===== The data =====

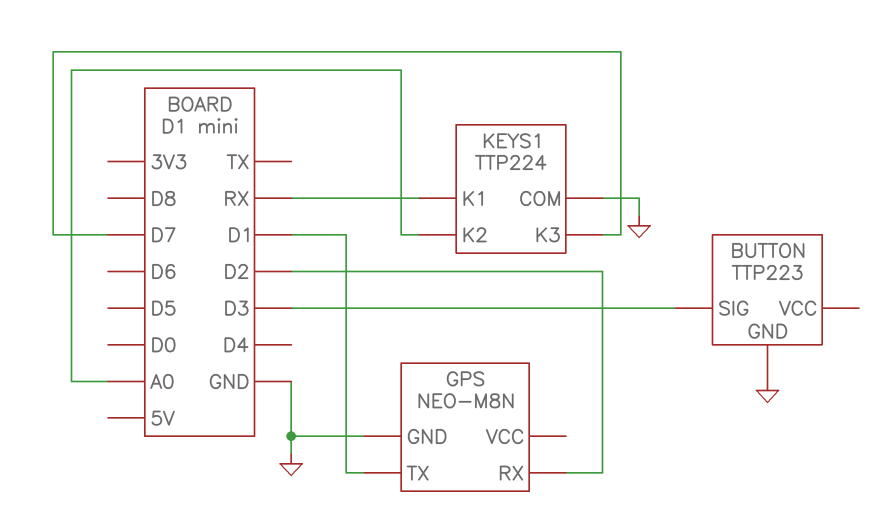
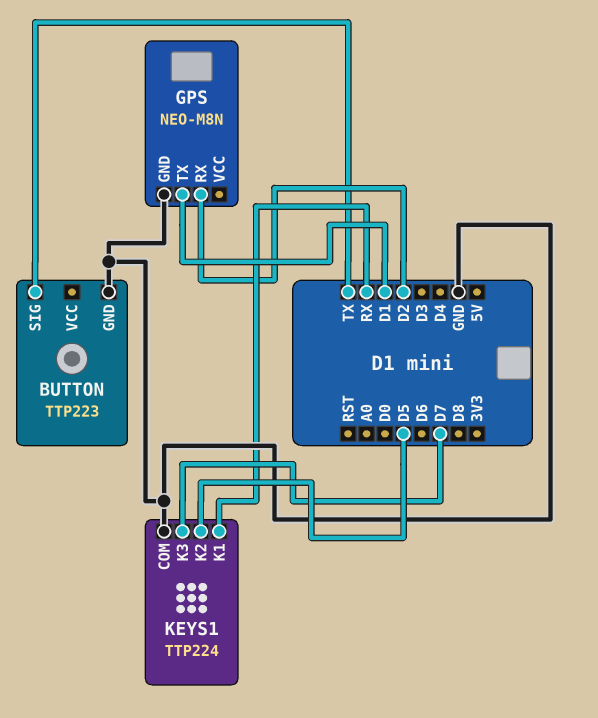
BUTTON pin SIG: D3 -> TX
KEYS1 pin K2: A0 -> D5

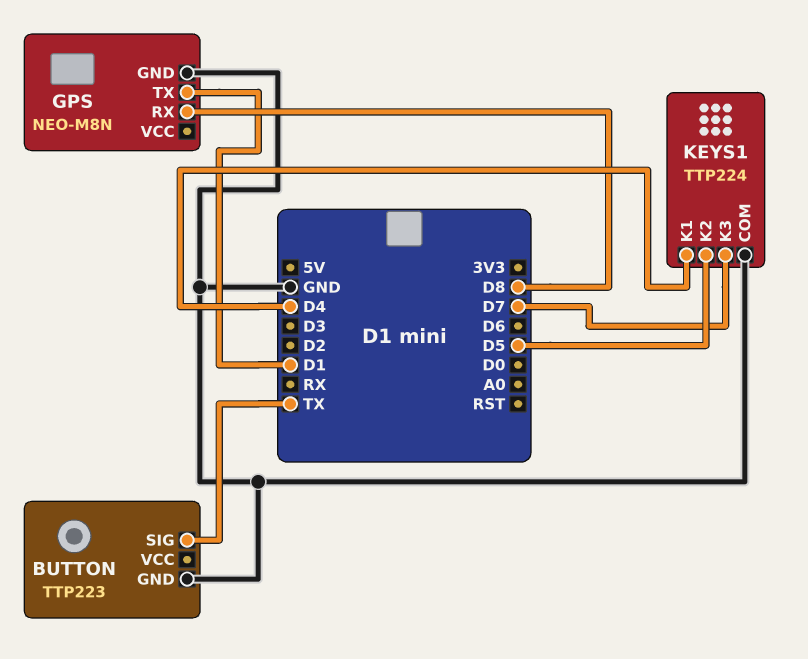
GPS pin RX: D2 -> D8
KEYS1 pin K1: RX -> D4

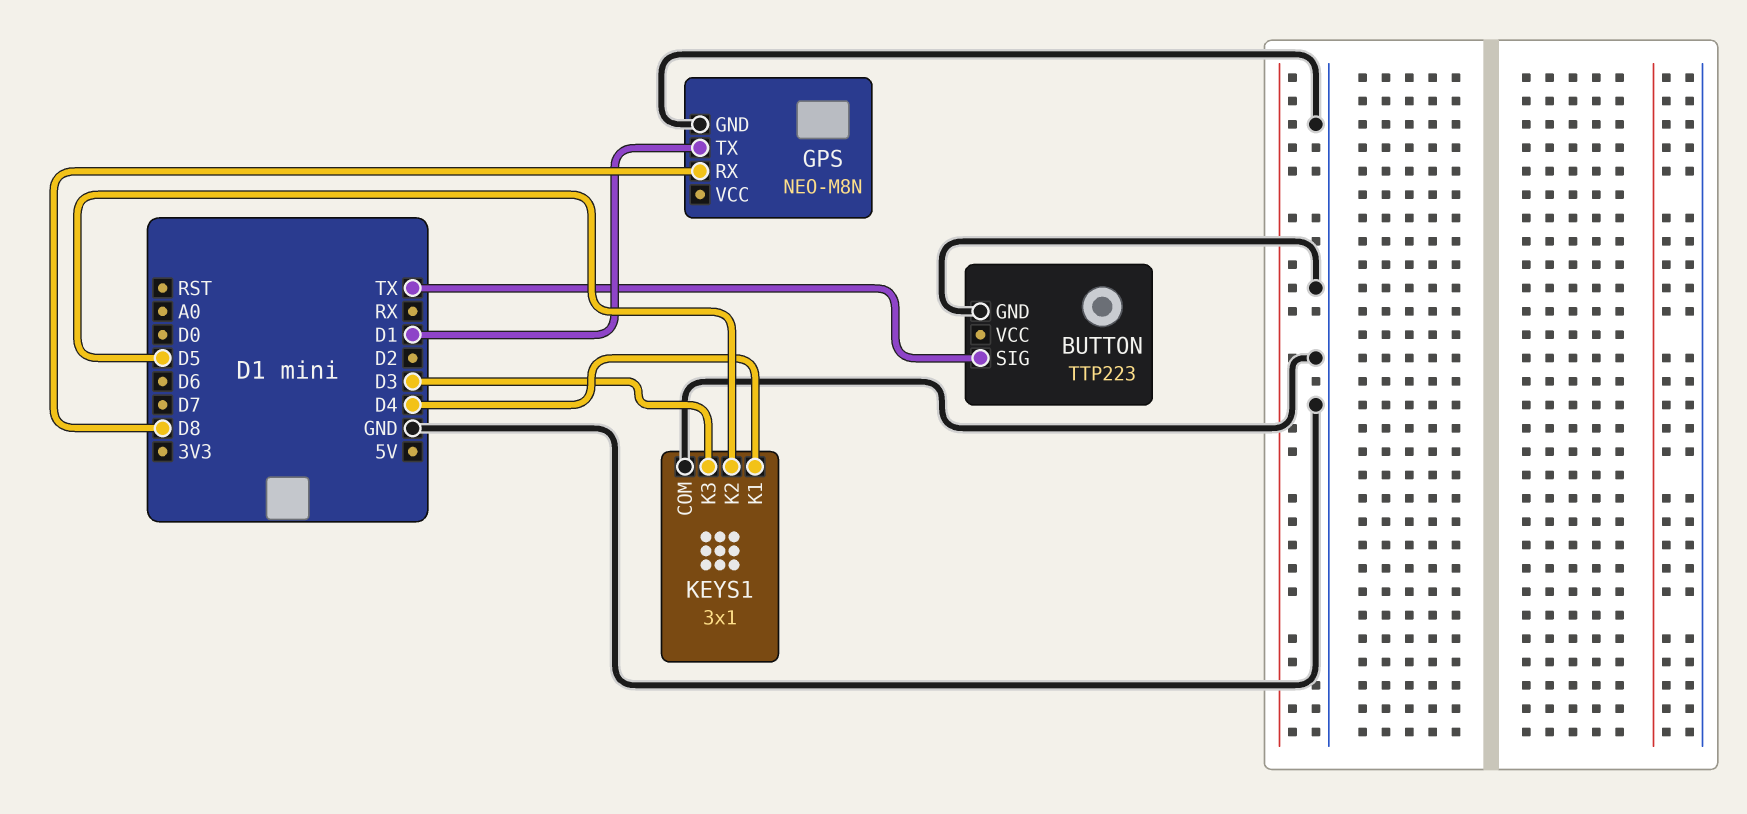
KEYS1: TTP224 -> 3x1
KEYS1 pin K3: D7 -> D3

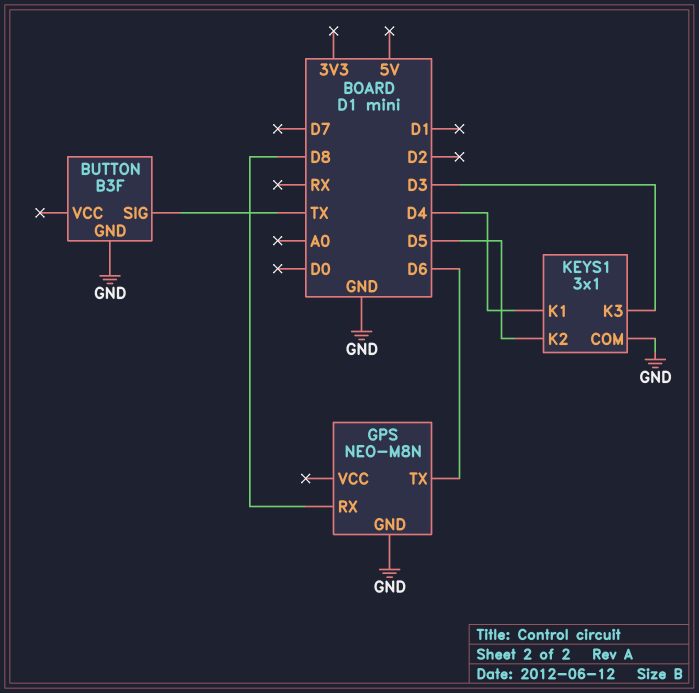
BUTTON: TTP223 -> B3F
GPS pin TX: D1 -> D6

=====

## What to produce:
Go through the records above, find each line with the string "BUTTON", and copy it.

## Task output:
BUTTON pin SIG: D3 -> TX
BUTTON: TTP223 -> B3F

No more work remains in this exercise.